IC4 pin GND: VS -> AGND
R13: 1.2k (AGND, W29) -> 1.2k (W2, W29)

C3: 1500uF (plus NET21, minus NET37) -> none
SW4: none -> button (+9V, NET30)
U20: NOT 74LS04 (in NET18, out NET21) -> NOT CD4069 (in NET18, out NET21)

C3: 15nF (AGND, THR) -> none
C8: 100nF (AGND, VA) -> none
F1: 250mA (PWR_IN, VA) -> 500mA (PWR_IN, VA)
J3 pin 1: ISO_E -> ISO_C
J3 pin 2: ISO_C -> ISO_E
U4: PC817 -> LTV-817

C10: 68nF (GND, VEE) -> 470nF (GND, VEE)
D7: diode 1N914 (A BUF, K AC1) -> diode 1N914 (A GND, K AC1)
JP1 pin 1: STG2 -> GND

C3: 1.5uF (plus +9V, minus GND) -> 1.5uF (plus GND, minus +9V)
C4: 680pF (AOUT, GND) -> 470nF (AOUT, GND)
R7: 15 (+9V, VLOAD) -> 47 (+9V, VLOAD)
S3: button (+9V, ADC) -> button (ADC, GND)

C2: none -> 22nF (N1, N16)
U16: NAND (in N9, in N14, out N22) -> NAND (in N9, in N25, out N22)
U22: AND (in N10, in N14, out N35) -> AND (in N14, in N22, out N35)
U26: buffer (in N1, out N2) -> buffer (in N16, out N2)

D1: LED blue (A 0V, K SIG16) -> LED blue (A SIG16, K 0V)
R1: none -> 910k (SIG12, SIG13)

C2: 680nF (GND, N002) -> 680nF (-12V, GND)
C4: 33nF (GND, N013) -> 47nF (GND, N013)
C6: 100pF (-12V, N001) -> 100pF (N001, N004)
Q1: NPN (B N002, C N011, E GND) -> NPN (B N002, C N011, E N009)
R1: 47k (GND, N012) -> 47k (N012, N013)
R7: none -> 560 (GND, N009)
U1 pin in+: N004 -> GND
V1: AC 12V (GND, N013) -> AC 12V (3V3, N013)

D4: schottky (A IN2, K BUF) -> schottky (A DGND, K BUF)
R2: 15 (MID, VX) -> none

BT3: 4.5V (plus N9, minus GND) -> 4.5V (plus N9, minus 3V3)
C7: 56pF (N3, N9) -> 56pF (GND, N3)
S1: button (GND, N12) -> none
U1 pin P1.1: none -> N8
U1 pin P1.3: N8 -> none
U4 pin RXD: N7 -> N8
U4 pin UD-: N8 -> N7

ASSIGNMENT:
Write out the records in full, word for word.

TASK RESULT:
IC4 pin GND: VS -> AGND
R13: 1.2k (AGND, W29) -> 1.2k (W2, W29)

C3: 1500uF (plus NET21, minus NET37) -> none
SW4: none -> button (+9V, NET30)
U20: NOT 74LS04 (in NET18, out NET21) -> NOT CD4069 (in NET18, out NET21)

C3: 15nF (AGND, THR) -> none
C8: 100nF (AGND, VA) -> none
F1: 250mA (PWR_IN, VA) -> 500mA (PWR_IN, VA)
J3 pin 1: ISO_E -> ISO_C
J3 pin 2: ISO_C -> ISO_E
U4: PC817 -> LTV-817

C10: 68nF (GND, VEE) -> 470nF (GND, VEE)
D7: diode 1N914 (A BUF, K AC1) -> diode 1N914 (A GND, K AC1)
JP1 pin 1: STG2 -> GND

C3: 1.5uF (plus +9V, minus GND) -> 1.5uF (plus GND, minus +9V)
C4: 680pF (AOUT, GND) -> 470nF (AOUT, GND)
R7: 15 (+9V, VLOAD) -> 47 (+9V, VLOAD)
S3: button (+9V, ADC) -> button (ADC, GND)

C2: none -> 22nF (N1, N16)
U16: NAND (in N9, in N14, out N22) -> NAND (in N9, in N25, out N22)
U22: AND (in N10, in N14, out N35) -> AND (in N14, in N22, out N35)
U26: buffer (in N1, out N2) -> buffer (in N16, out N2)

D1: LED blue (A 0V, K SIG16) -> LED blue (A SIG16, K 0V)
R1: none -> 910k (SIG12, SIG13)

C2: 680nF (GND, N002) -> 680nF (-12V, GND)
C4: 33nF (GND, N013) -> 47nF (GND, N013)
C6: 100pF (-12V, N001) -> 100pF (N001, N004)
Q1: NPN (B N002, C N011, E GND) -> NPN (B N002, C N011, E N009)
R1: 47k (GND, N012) -> 47k (N012, N013)
R7: none -> 560 (GND, N009)
U1 pin in+: N004 -> GND
V1: AC 12V (GND, N013) -> AC 12V (3V3, N013)

D4: schottky (A IN2, K BUF) -> schottky (A DGND, K BUF)
R2: 15 (MID, VX) -> none

BT3: 4.5V (plus N9, minus GND) -> 4.5V (plus N9, minus 3V3)
C7: 56pF (N3, N9) -> 56pF (GND, N3)
S1: button (GND, N12) -> none
U1 pin P1.1: none -> N8
U1 pin P1.3: N8 -> none
U4 pin RXD: N7 -> N8
U4 pin UD-: N8 -> N7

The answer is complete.